• _Task to complete_
Begin your copy at the line with "(165, 337) = (106, 267): none" in the records below and end it at the line with "(563, 202) = (425, 543): blue", restating each line word for word; omit the pictures.

Image change detection data:

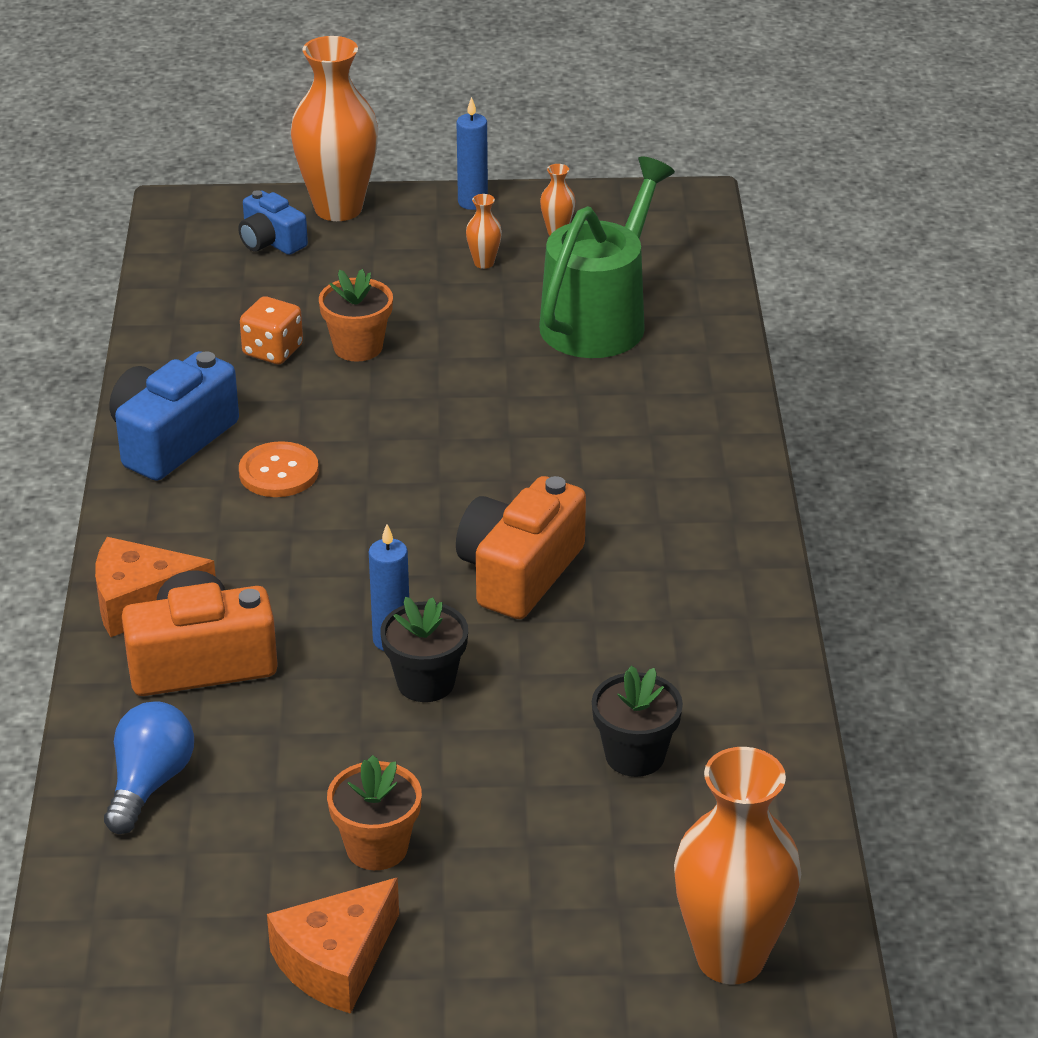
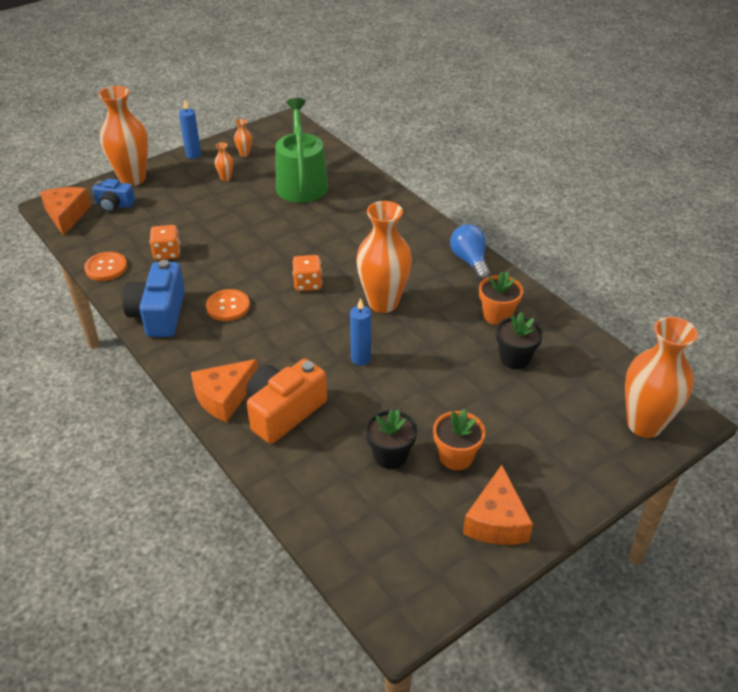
camera: 35 degrees left, 5 degrees up
(149, 783) = (321, 484): blue light bulb -> blue light bulb (470, 261)
(165, 337) = (106, 267): none -> orange button
(186, 231) = (66, 215): none -> orange cheese
(358, 347) = (206, 235): orange flower pot -> orange flower pot (497, 315)
(426, 682) = (396, 370): black flower pot -> black flower pot (390, 455)
(433, 490) = (307, 284): none -> orange dice
(519, 572) = (383, 303): orange camera -> orange vase

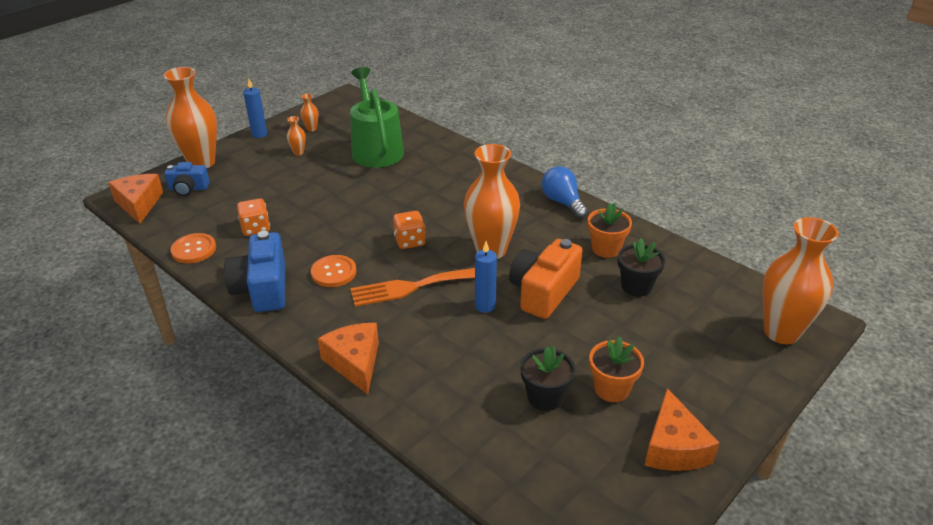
camera: 10 degrees left, 5 degrees down
(224, 397) = (354, 363): orange cheese -> orange cheese turned 120 degrees clockwise
(284, 412) = (421, 369): orange camera -> orange camera (543, 292)
(297, 330) = (412, 287): none -> orange fork

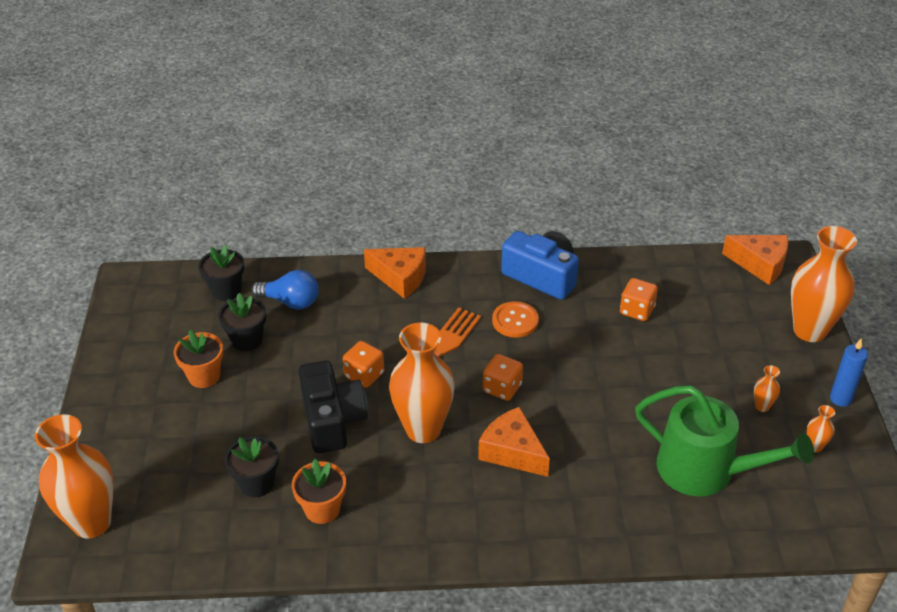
camera: 135 degrees right, 5 degrees up
(188, 188) = (759, 301): blue camera -> none
(194, 250) = (643, 265): orange button -> none
(485, 306) = (364, 375): blue candle -> orange dice
(515, 467) = (226, 290): none -> black flower pot
(543, 292) = (332, 420): orange camera -> black camera
(563, 202) = (425, 543): blue light bulb -> blue light bulb (290, 302)
(674, 447) = (130, 365): orange cheese -> orange cheese (512, 452)

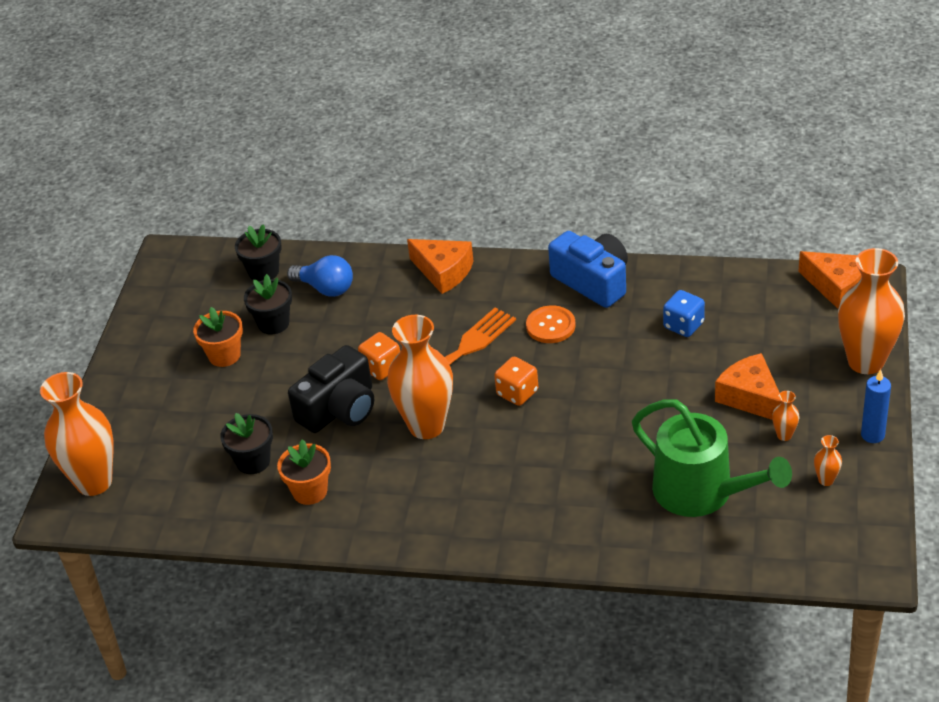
camera: 15 degrees right, 0 degrees up
(332, 420) = (339, 409): black camera -> black camera turned 45 degrees clockwise
(512, 452) = (510, 456): orange cheese -> orange cheese (750, 397)
(637, 310) = (683, 325): orange dice -> blue dice

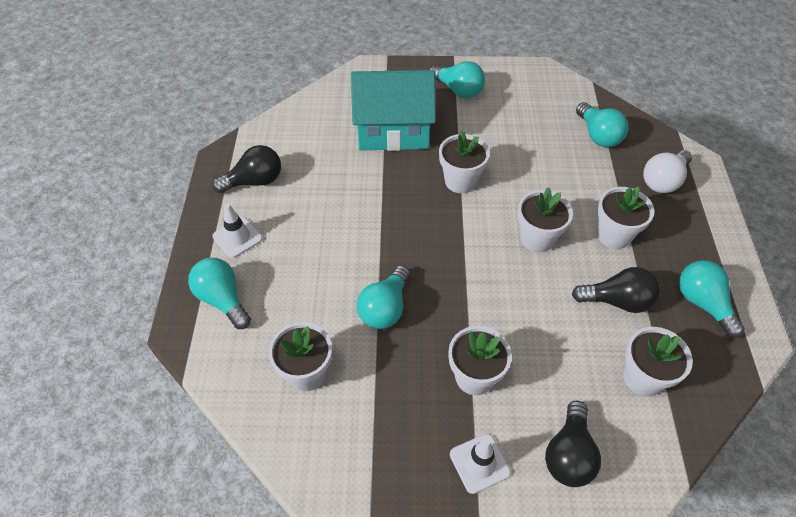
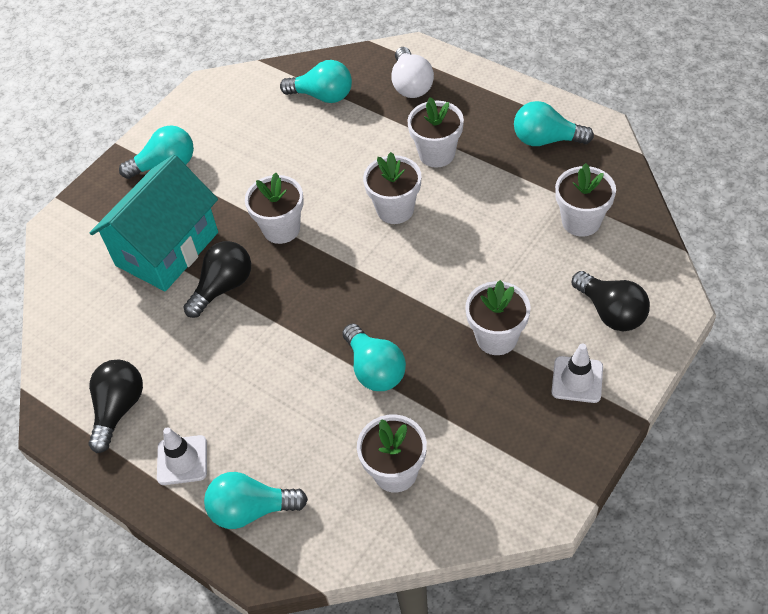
camera: 50 degrees left, 0 degrees up
(617, 301) = (501, 193): black light bulb -> black light bulb (223, 287)

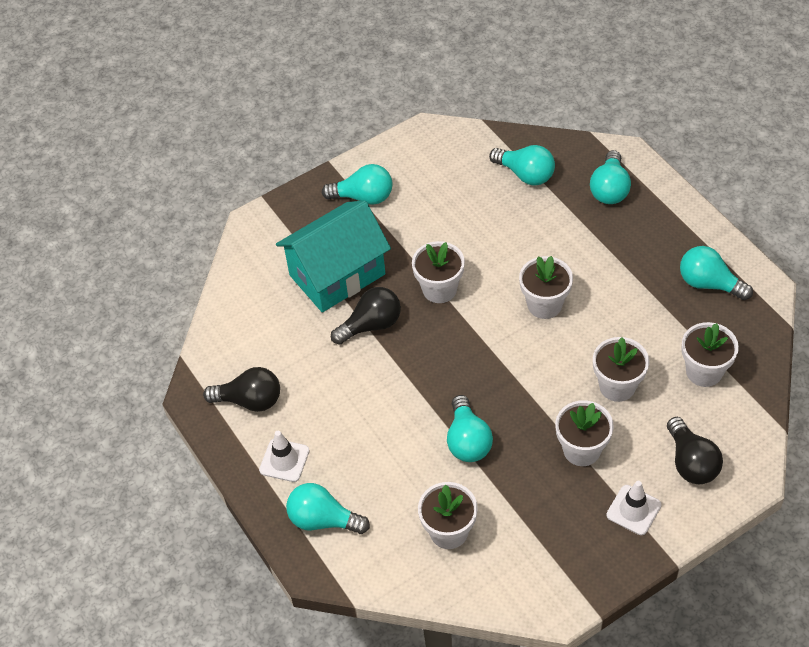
camera: 20 degrees right, 0 degrees up
(119, 409) = (250, 400): black light bulb -> black light bulb turned 60 degrees clockwise
(411, 85) = (609, 189): white light bulb -> turquoise light bulb
(436, 154) = (603, 264): white flower pot -> white flower pot (617, 386)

• _Result below_
(165, 337) = (106, 267): none -> orange button
(186, 231) = (66, 215): none -> orange cheese
(358, 347) = (206, 235): orange flower pot -> orange flower pot (497, 315)
(426, 682) = (396, 370): black flower pot -> black flower pot (390, 455)
(433, 490) = (307, 284): none -> orange dice
(519, 572) = (383, 303): orange camera -> orange vase

camera: 10 degrees left, 5 degrees down
(224, 397) = (354, 363): orange cheese -> orange cheese turned 120 degrees clockwise
(284, 412) = (421, 369): orange camera -> orange camera (543, 292)
(297, 330) = (412, 287): none -> orange fork

camera: 135 degrees right, 5 degrees up
(188, 188) = (759, 301): blue camera -> none
(194, 250) = (643, 265): orange button -> none
(485, 306) = (364, 375): blue candle -> orange dice
(515, 467) = (226, 290): none -> black flower pot
(543, 292) = (332, 420): orange camera -> black camera
(563, 202) = (425, 543): blue light bulb -> blue light bulb (290, 302)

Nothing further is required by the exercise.